▶ [ASSIGNMENT] Each line below from the one containing "none -> white brick O14:O17 level 3" through the one containing "purple plate D3:D6" should be output exactly as it stands, and no other line should appear.

::::::

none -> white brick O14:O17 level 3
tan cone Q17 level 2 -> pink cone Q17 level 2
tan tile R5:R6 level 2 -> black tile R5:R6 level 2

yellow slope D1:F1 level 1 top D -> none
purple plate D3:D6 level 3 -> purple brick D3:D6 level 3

::::::

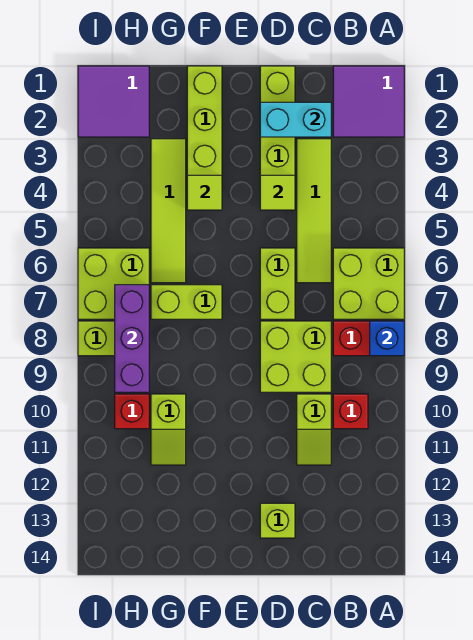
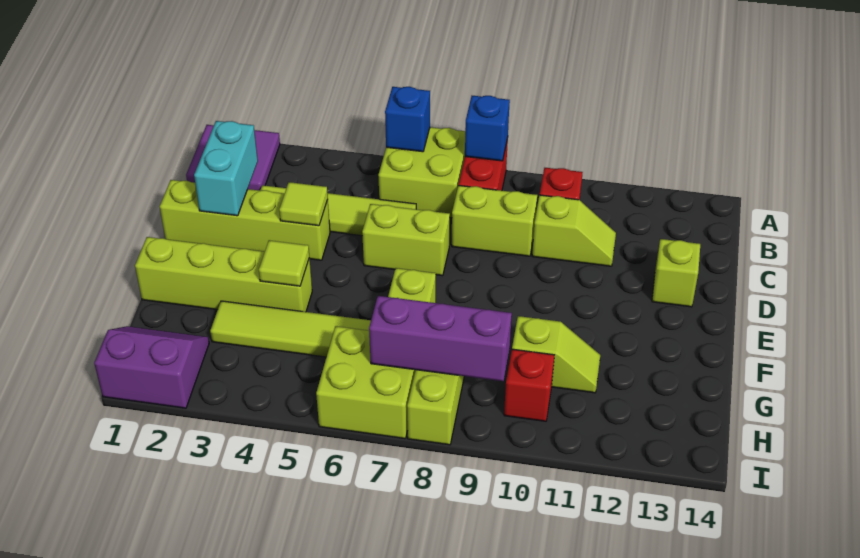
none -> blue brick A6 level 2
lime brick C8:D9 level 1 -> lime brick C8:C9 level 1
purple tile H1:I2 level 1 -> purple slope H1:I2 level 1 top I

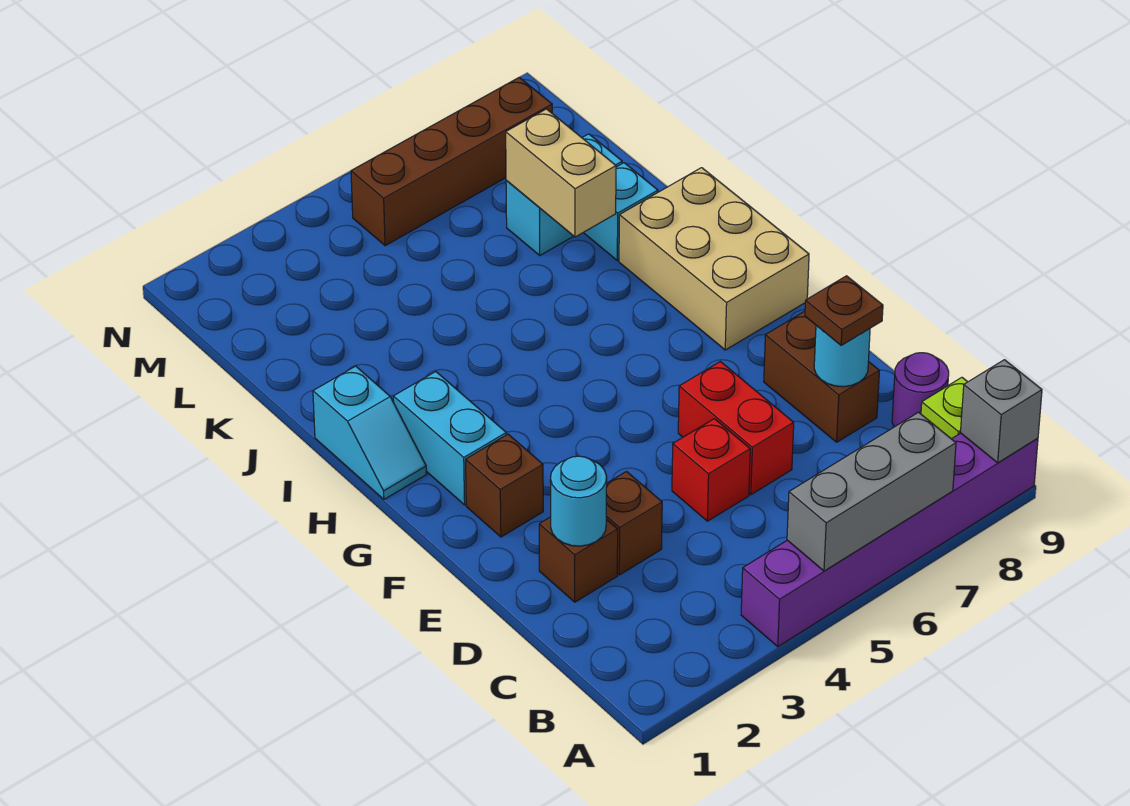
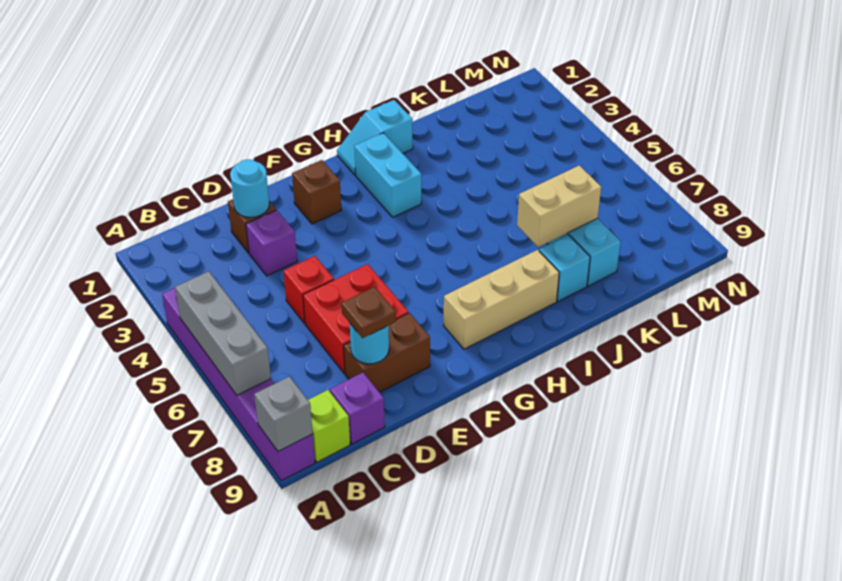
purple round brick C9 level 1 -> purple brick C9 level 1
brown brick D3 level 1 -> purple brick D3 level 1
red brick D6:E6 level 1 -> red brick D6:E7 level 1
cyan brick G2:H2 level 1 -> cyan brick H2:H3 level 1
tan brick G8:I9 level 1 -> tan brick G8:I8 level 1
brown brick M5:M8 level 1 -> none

::::::

▶ [SOLUTION TO THE EXERCISE]
none -> white brick O14:O17 level 3
tan cone Q17 level 2 -> pink cone Q17 level 2
tan tile R5:R6 level 2 -> black tile R5:R6 level 2

yellow slope D1:F1 level 1 top D -> none
purple plate D3:D6 level 3 -> purple brick D3:D6 level 3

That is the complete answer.